▽

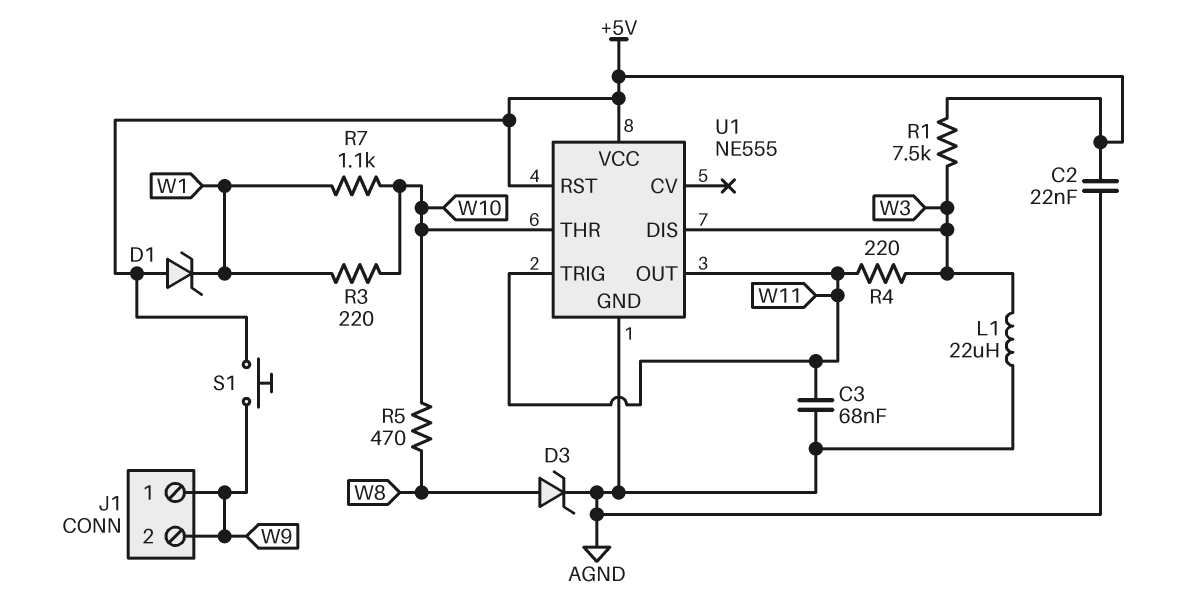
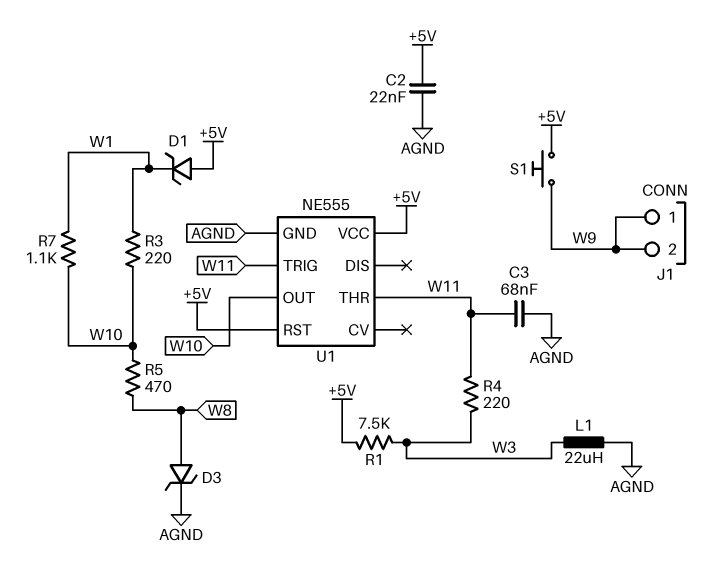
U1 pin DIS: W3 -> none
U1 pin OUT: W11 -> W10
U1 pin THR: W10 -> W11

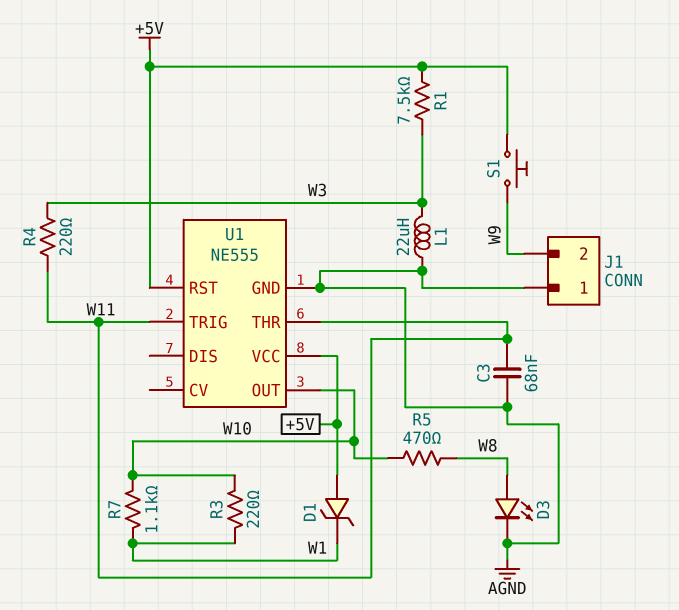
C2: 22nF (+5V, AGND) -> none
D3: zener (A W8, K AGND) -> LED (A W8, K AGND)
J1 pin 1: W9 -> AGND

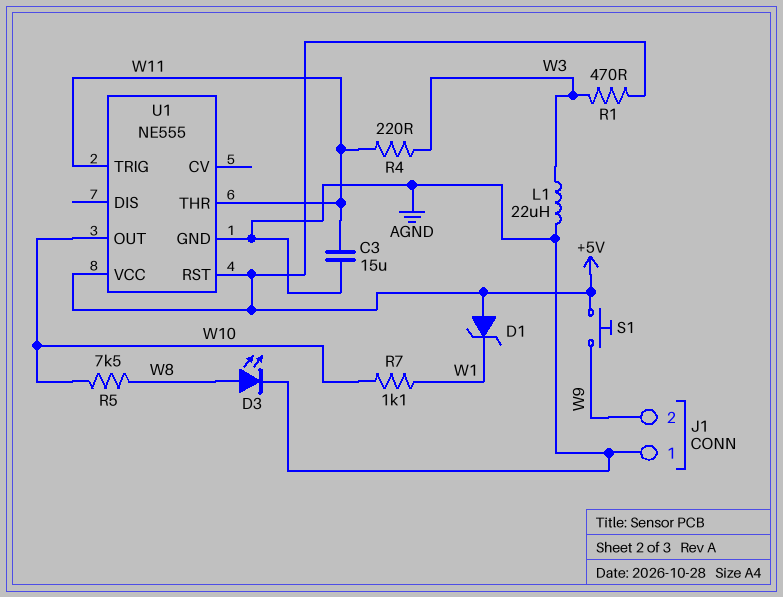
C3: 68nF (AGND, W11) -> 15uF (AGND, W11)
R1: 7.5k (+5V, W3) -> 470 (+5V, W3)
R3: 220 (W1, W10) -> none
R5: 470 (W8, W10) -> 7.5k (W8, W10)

△

» **Work order**
Of the lines above, copy each one that contains the word "none".

» **Response for this exercise**
U1 pin DIS: W3 -> none
C2: 22nF (+5V, AGND) -> none
R3: 220 (W1, W10) -> none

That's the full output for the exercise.